REQUIREMENT:
Please quote exactly the lines below from the line containing "camera: 10 degrees right, 10 degrees down" to the line containing "none -> turquoise scissors [103,162,183,204]", both lines included, and nothing else.

DATA:

__________

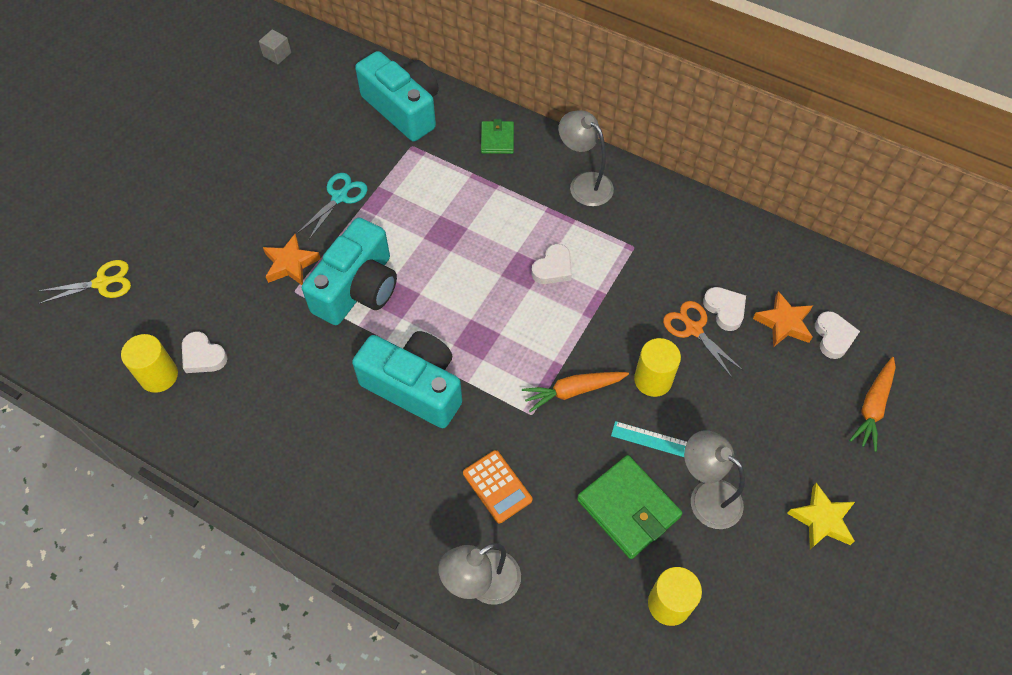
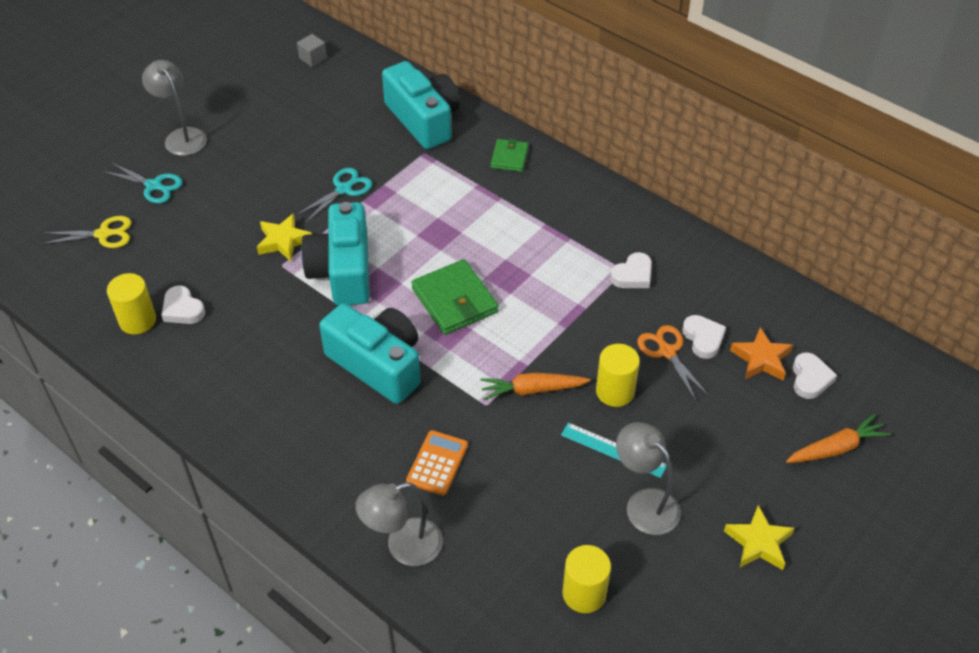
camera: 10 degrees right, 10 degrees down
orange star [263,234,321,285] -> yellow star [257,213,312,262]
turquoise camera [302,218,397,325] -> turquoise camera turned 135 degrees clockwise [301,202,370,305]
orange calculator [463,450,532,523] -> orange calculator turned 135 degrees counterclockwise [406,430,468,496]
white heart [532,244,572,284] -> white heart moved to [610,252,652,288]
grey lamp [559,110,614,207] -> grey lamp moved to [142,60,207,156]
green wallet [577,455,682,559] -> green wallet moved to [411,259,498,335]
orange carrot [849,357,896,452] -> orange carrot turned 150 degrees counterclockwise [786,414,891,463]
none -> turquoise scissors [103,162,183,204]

__________

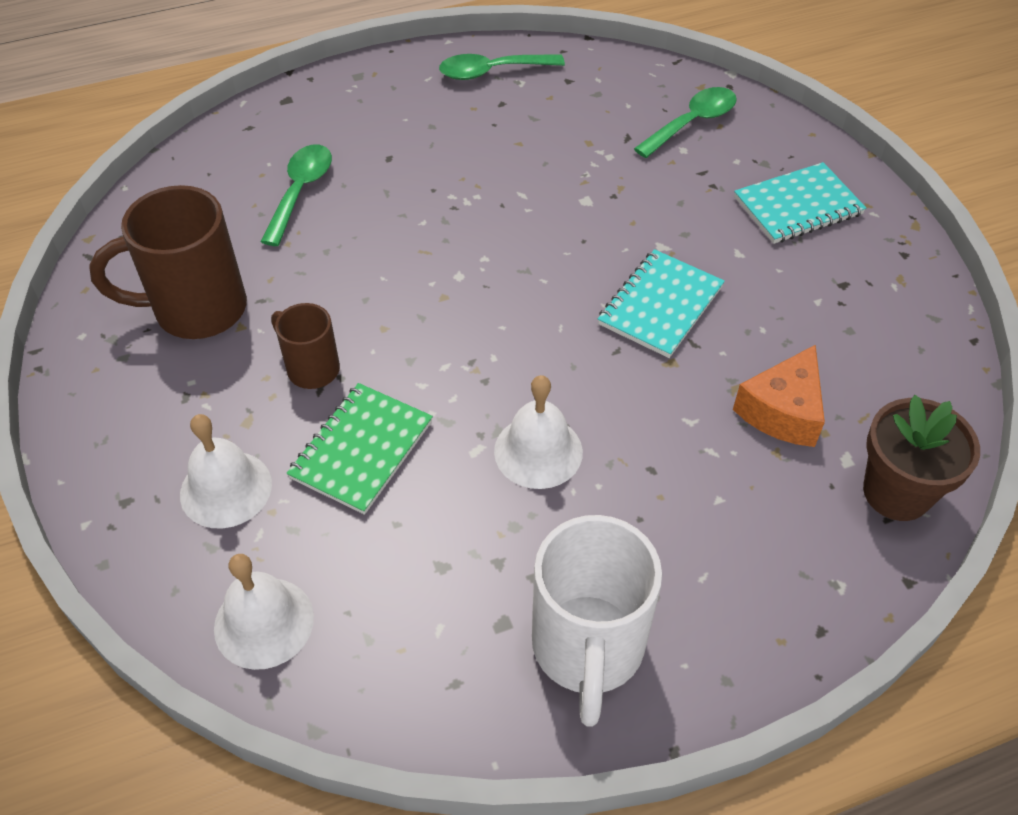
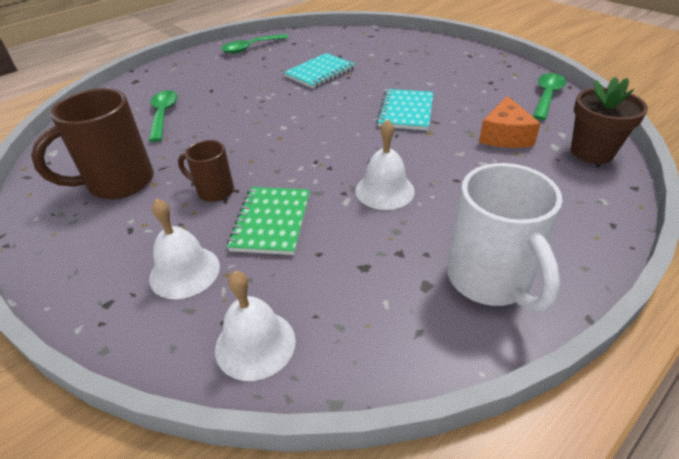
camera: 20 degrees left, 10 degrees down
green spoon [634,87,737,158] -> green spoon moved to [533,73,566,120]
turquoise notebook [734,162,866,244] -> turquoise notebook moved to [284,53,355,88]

__________

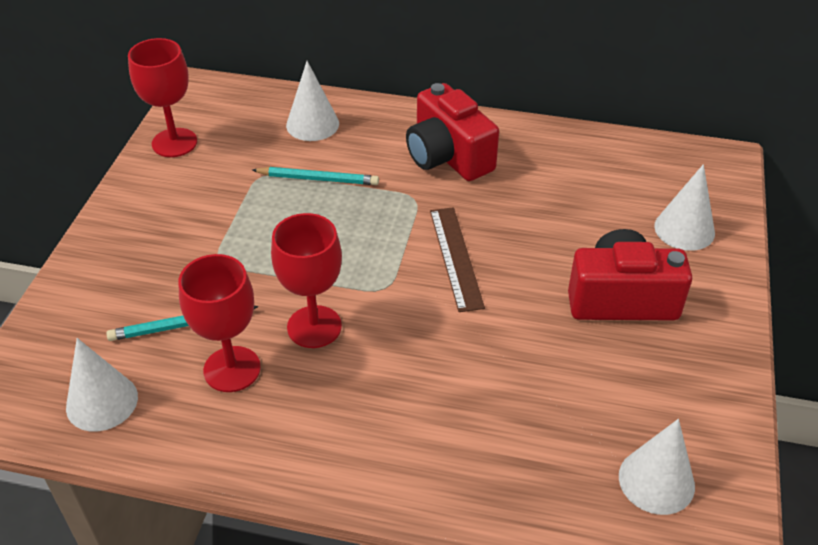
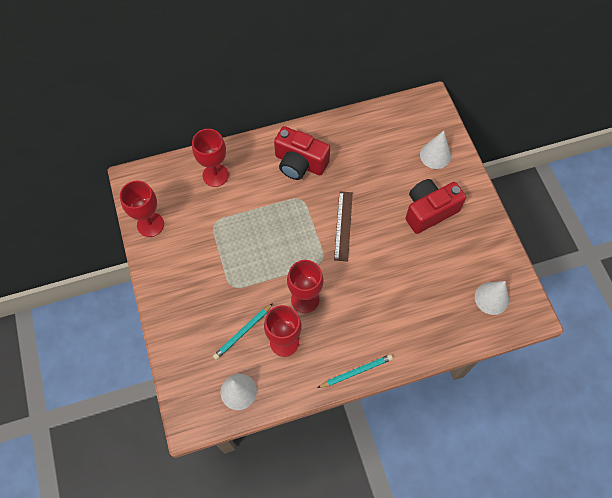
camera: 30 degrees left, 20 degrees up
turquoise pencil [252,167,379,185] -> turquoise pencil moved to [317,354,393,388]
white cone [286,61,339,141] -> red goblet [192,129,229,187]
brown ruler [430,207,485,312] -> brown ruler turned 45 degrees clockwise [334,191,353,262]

__________

OUTPUT FOR THIS EXERCISE:
camera: 10 degrees right, 10 degrees down
orange star [263,234,321,285] -> yellow star [257,213,312,262]
turquoise camera [302,218,397,325] -> turquoise camera turned 135 degrees clockwise [301,202,370,305]
orange calculator [463,450,532,523] -> orange calculator turned 135 degrees counterclockwise [406,430,468,496]
white heart [532,244,572,284] -> white heart moved to [610,252,652,288]
grey lamp [559,110,614,207] -> grey lamp moved to [142,60,207,156]
green wallet [577,455,682,559] -> green wallet moved to [411,259,498,335]
orange carrot [849,357,896,452] -> orange carrot turned 150 degrees counterclockwise [786,414,891,463]
none -> turquoise scissors [103,162,183,204]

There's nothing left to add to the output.